* **The task**
Excluding pictures, give the entries again exactly as they appear.

..............................

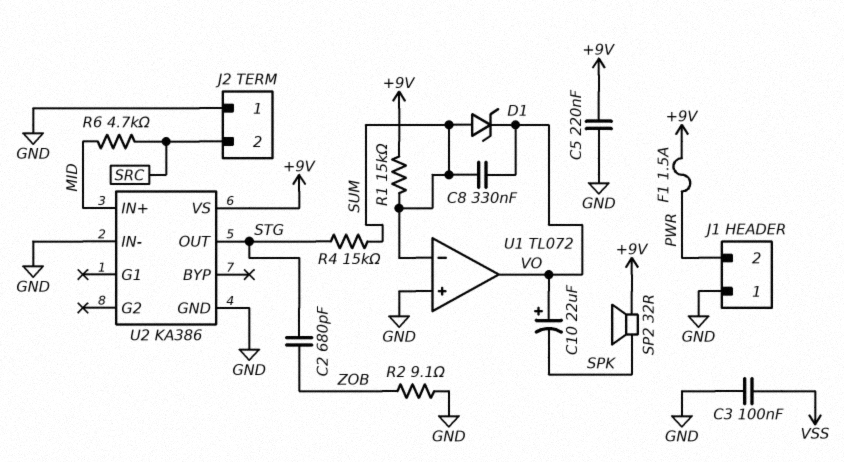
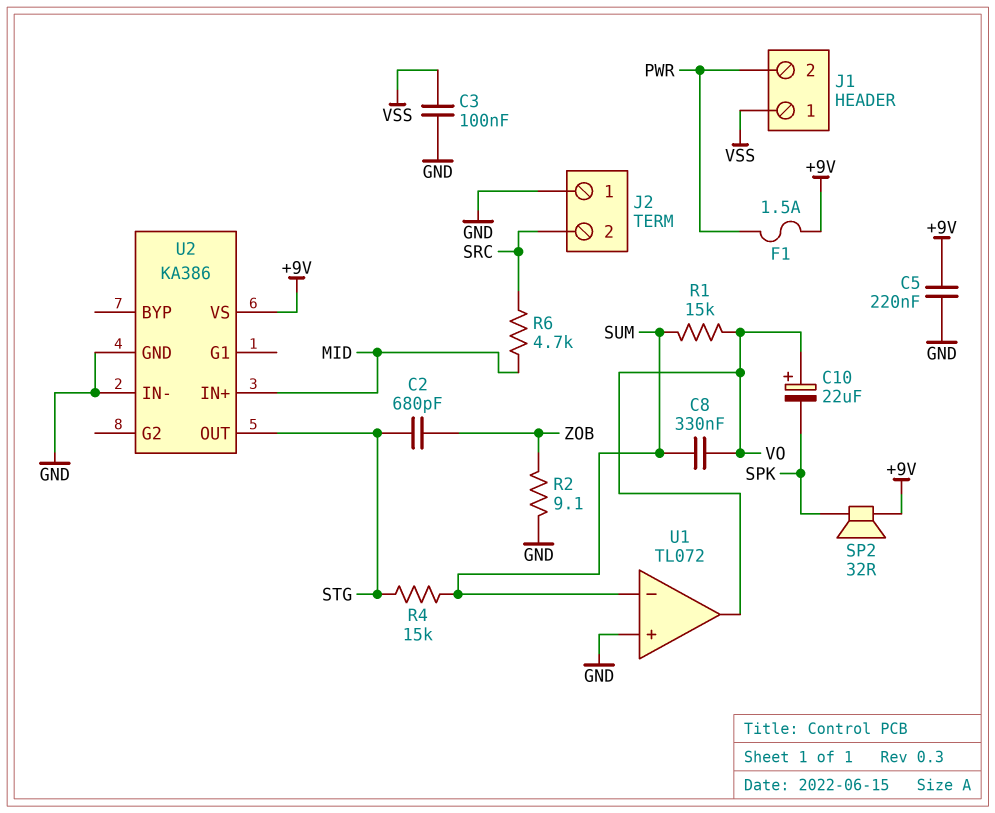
D1: zener (A SUM, K VO) -> none
J1 pin 1: GND -> VSS
R1: 15k (+9V, SUM) -> 15k (SUM, VO)

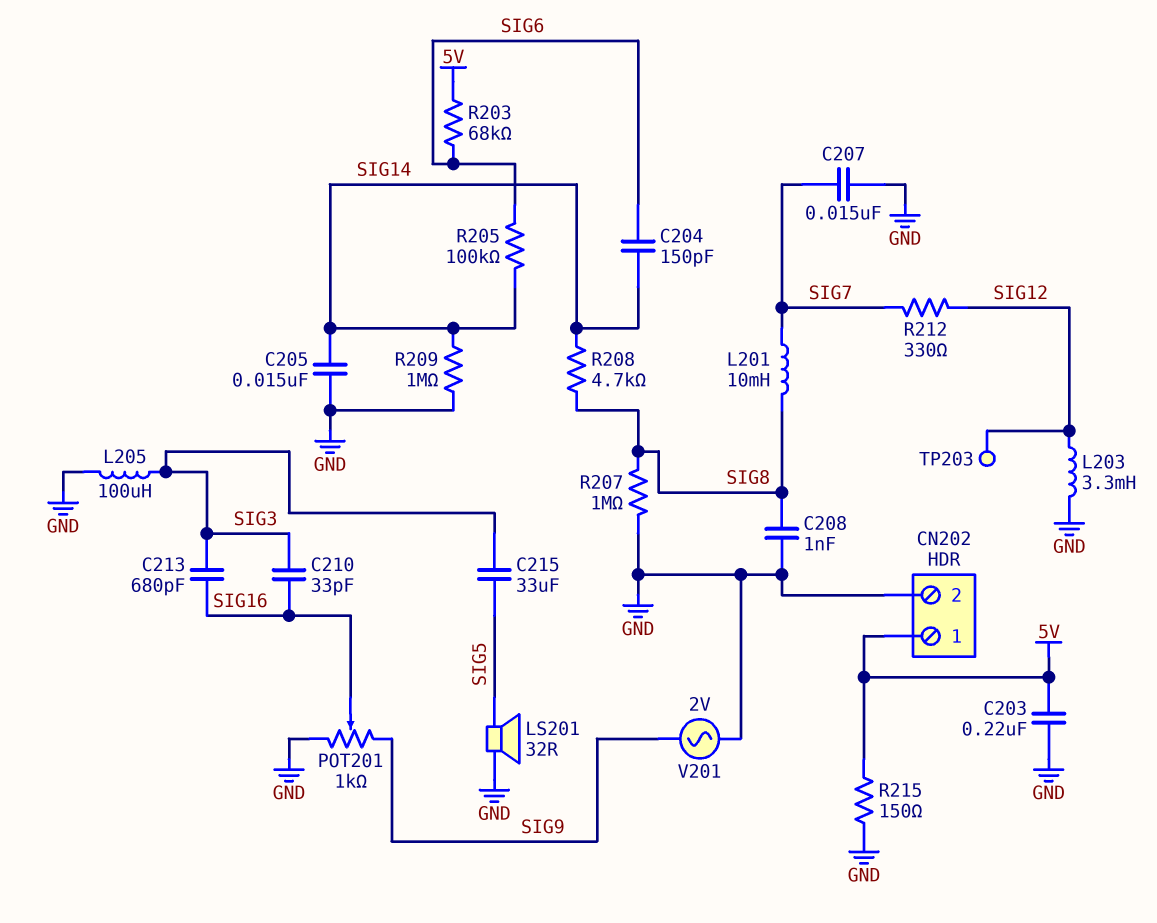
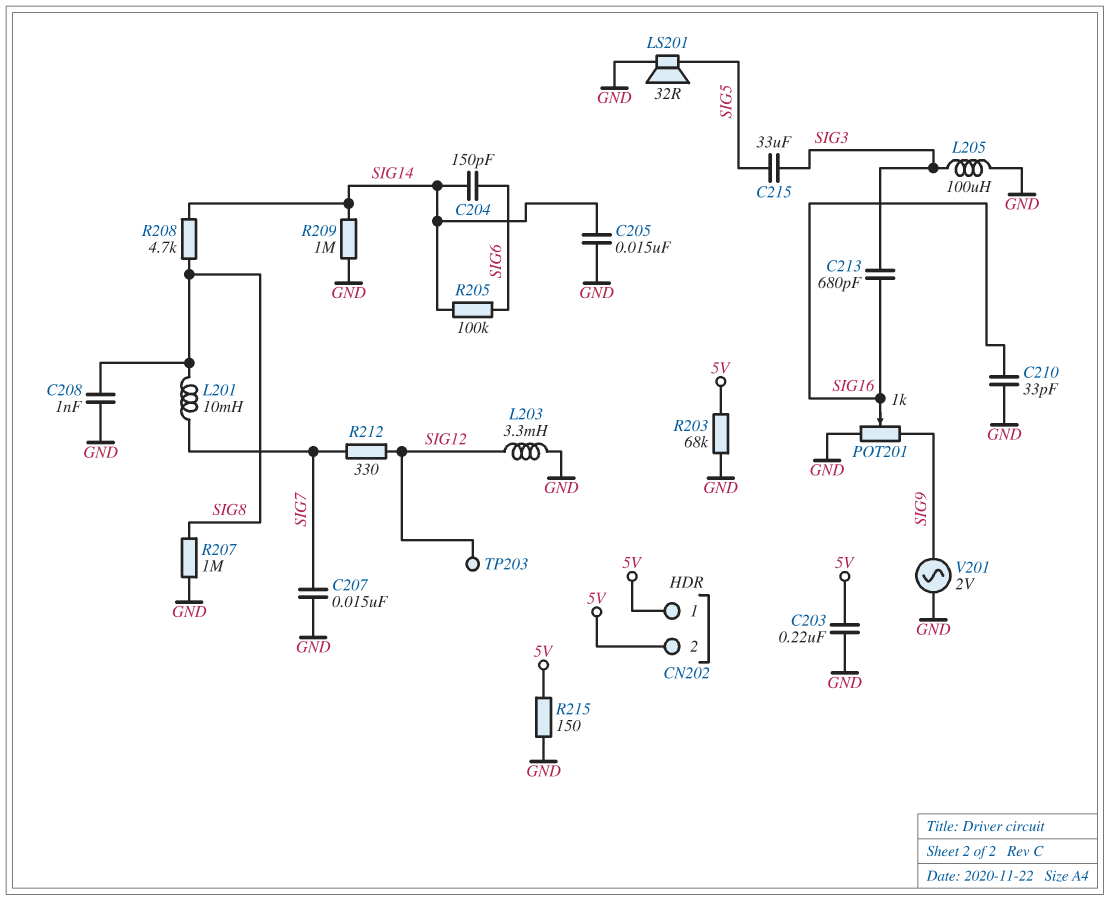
C210: 33pF (SIG3, SIG16) -> 33pF (GND, SIG16)
CN202 pin 2: GND -> 5V
R203: 68k (5V, SIG6) -> 68k (5V, GND)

..............................

* **Answer area**
D1: zener (A SUM, K VO) -> none
J1 pin 1: GND -> VSS
R1: 15k (+9V, SUM) -> 15k (SUM, VO)

C210: 33pF (SIG3, SIG16) -> 33pF (GND, SIG16)
CN202 pin 2: GND -> 5V
R203: 68k (5V, SIG6) -> 68k (5V, GND)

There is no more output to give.